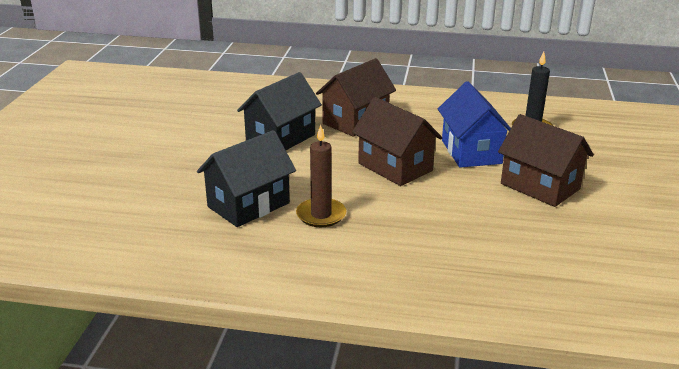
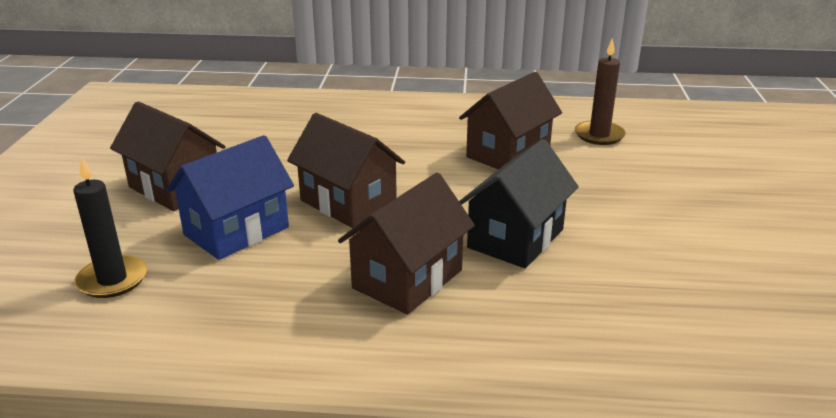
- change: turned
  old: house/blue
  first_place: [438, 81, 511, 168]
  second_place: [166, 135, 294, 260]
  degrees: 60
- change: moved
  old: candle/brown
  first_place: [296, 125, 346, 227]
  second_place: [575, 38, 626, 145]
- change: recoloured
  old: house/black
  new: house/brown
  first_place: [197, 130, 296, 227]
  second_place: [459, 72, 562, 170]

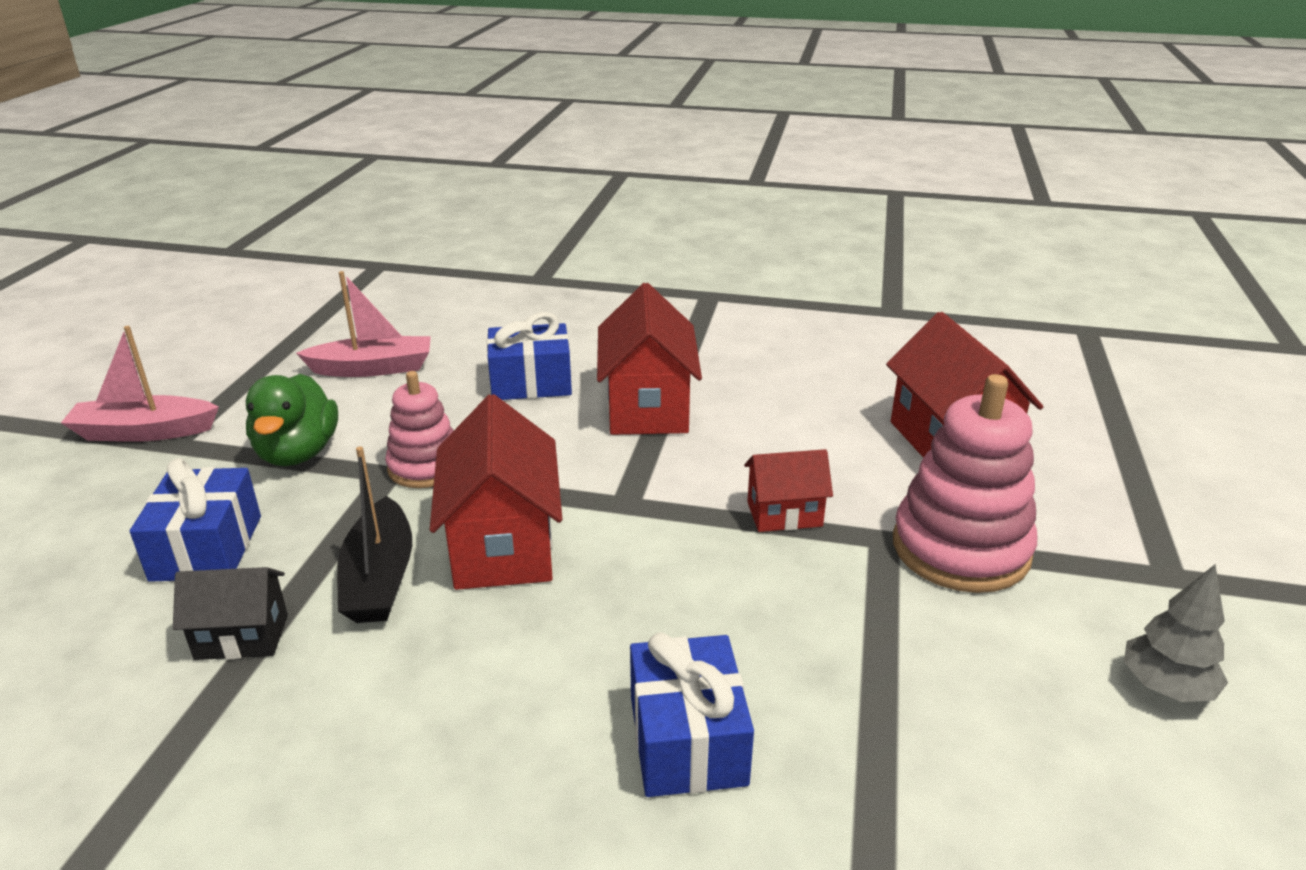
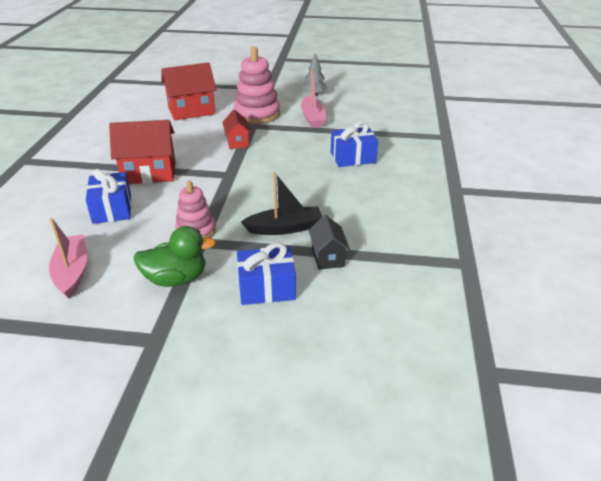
- change: moved
  old: boat/pink
  first_place: [61, 326, 219, 442]
  second_place: [301, 69, 326, 128]
- change: removed
  old: house/red
  first_place: [430, 394, 562, 590]

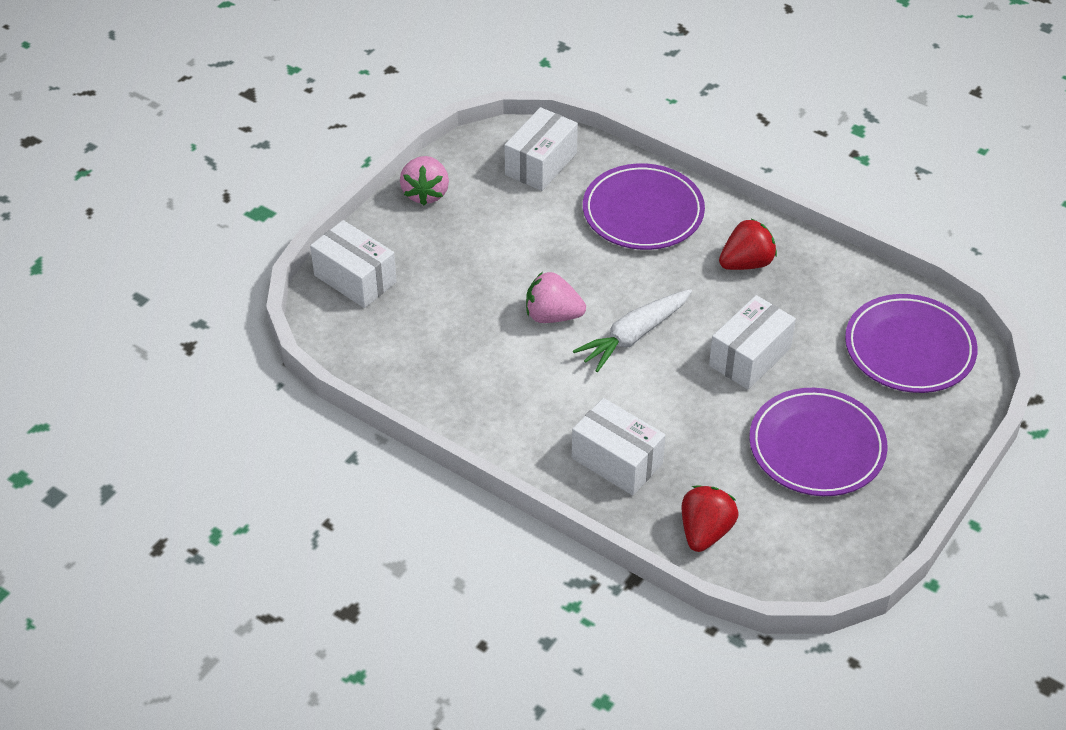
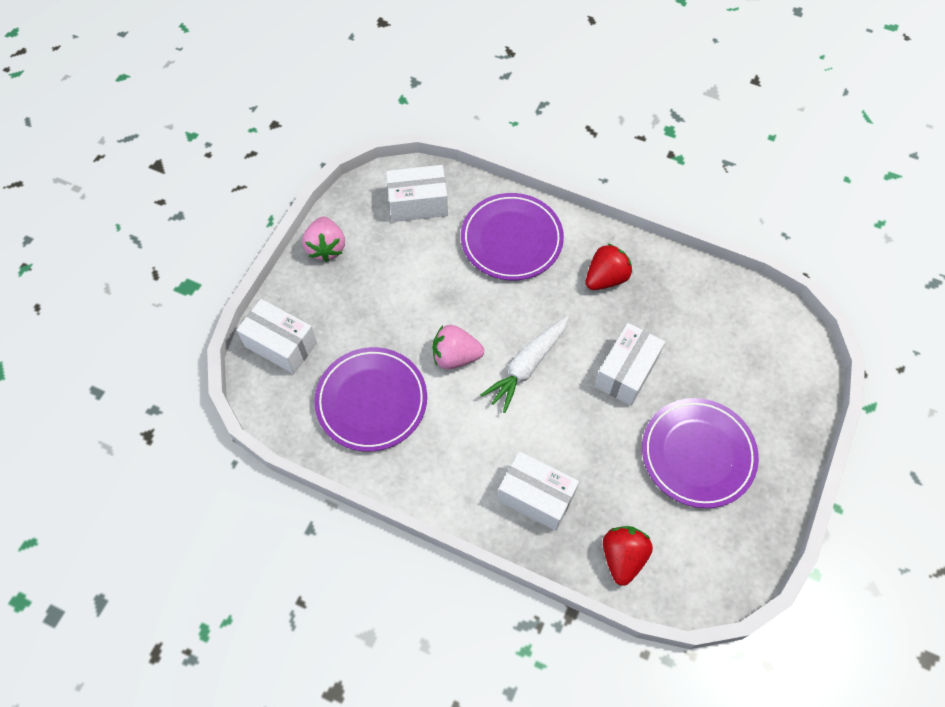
- change: turned
  old: box/white
  first_place: [504, 107, 578, 191]
  second_place: [386, 165, 448, 222]
  degrees: 60
- change: moved
  old: plate/purple
  first_place: [845, 294, 978, 393]
  second_place: [314, 347, 427, 452]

- Task prompt:
Every line of the listing above is to be set down verbatim, without the pictures.

- Exercise answer:
- change: turned
  old: house/blue
  first_place: [438, 81, 511, 168]
  second_place: [166, 135, 294, 260]
  degrees: 60
- change: moved
  old: candle/brown
  first_place: [296, 125, 346, 227]
  second_place: [575, 38, 626, 145]
- change: recoloured
  old: house/black
  new: house/brown
  first_place: [197, 130, 296, 227]
  second_place: [459, 72, 562, 170]

- change: moved
  old: boat/pink
  first_place: [61, 326, 219, 442]
  second_place: [301, 69, 326, 128]
- change: removed
  old: house/red
  first_place: [430, 394, 562, 590]

- change: turned
  old: box/white
  first_place: [504, 107, 578, 191]
  second_place: [386, 165, 448, 222]
  degrees: 60
- change: moved
  old: plate/purple
  first_place: [845, 294, 978, 393]
  second_place: [314, 347, 427, 452]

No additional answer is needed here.